- **What is being asked**: State the number of lines in the material below that hold "camera", and add nothing to it.

(Data section)

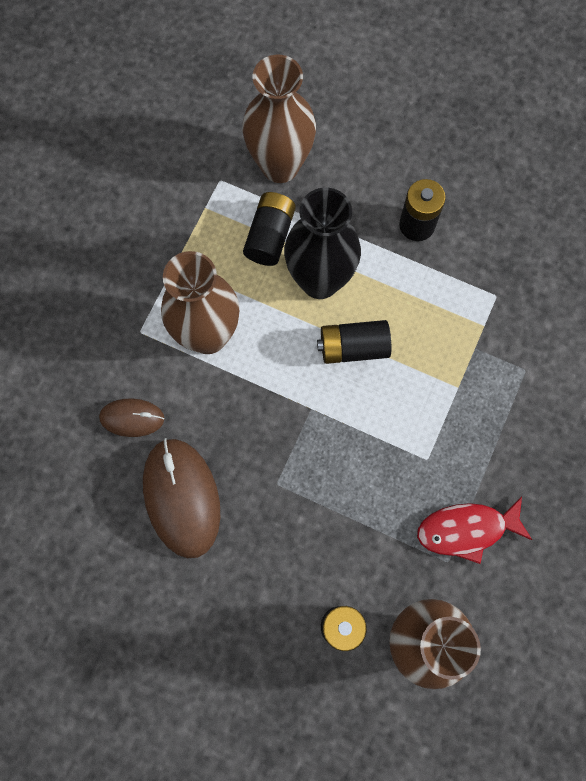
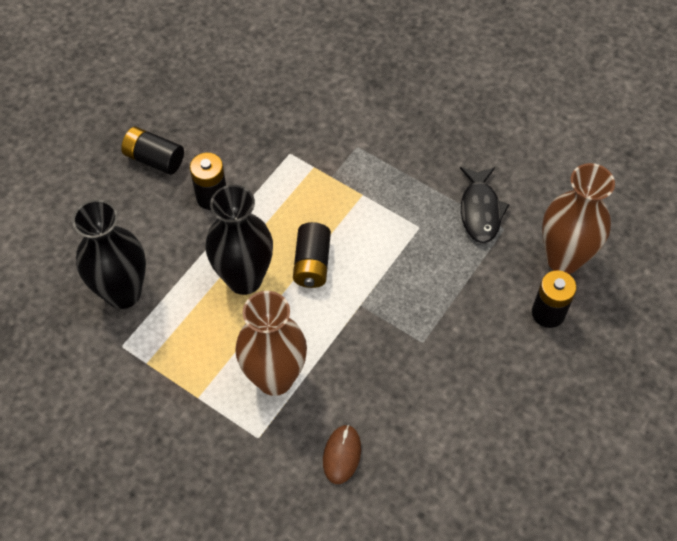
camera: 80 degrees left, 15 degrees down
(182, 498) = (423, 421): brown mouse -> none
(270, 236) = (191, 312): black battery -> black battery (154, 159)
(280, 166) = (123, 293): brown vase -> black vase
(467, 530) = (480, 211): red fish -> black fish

(End Data section)
(Data section)

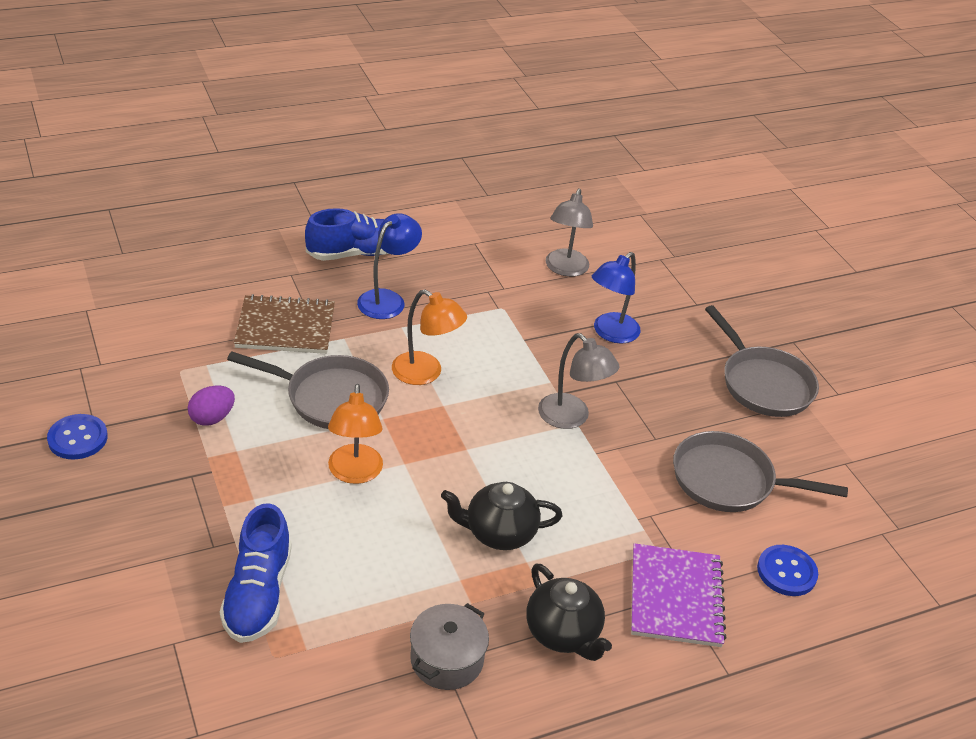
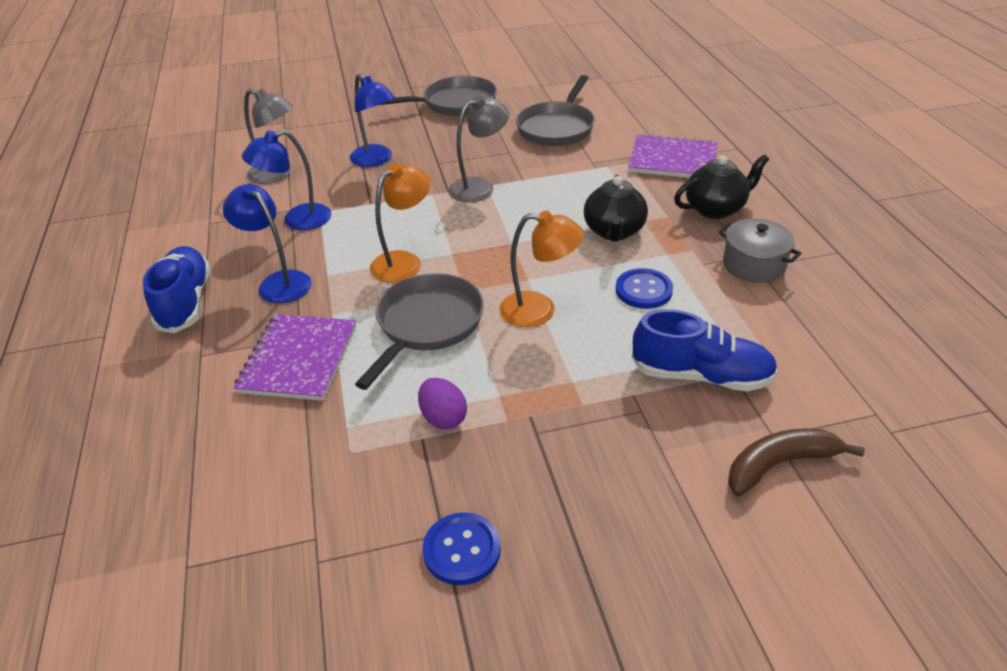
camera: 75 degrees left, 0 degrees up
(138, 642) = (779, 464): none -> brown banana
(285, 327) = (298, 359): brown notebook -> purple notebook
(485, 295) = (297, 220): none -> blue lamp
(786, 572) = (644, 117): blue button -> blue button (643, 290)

(End Data section)
(Data section)

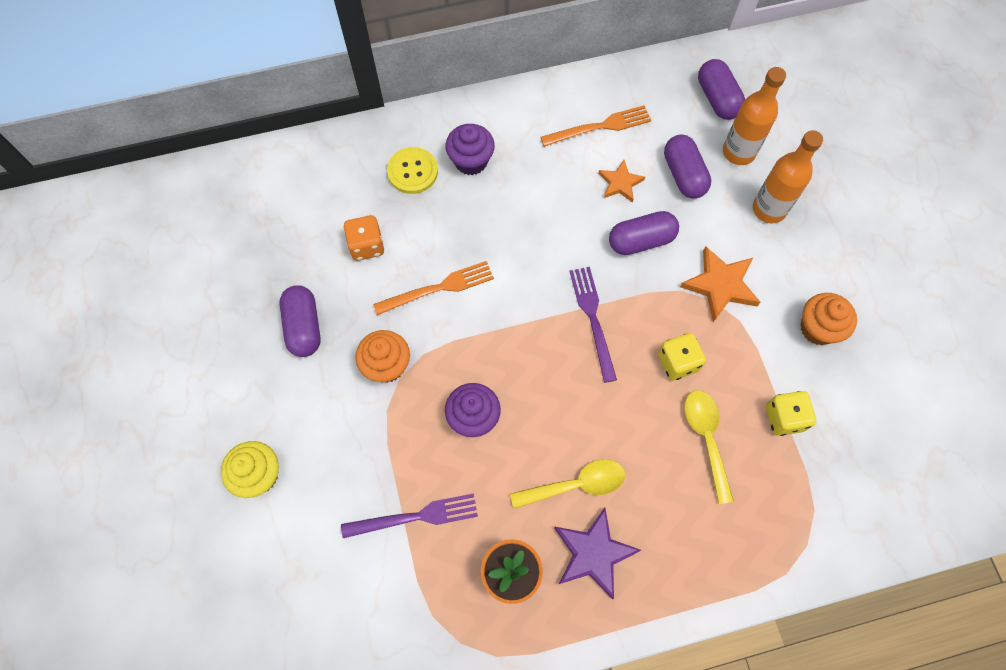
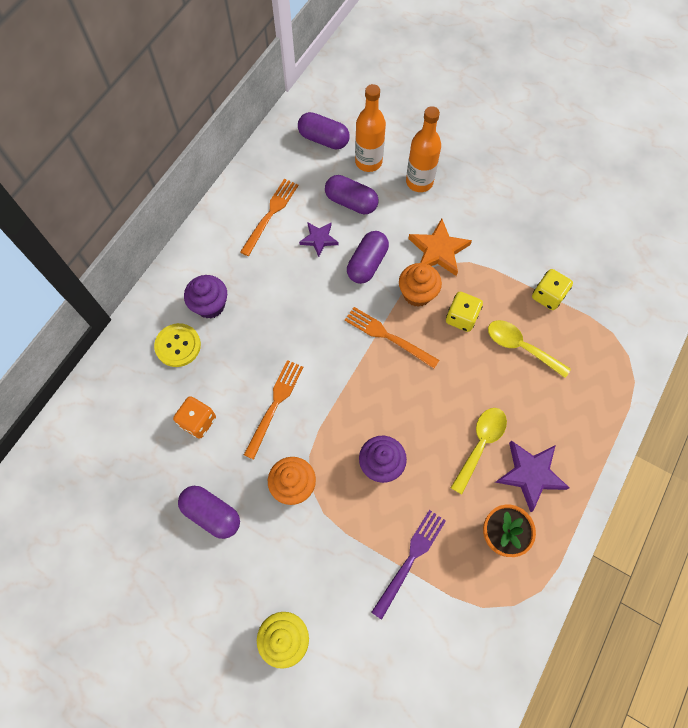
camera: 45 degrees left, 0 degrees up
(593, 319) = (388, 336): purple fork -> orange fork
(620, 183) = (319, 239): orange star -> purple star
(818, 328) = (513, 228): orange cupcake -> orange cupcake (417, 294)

(End Data section)

- **Result of this exercise**: 3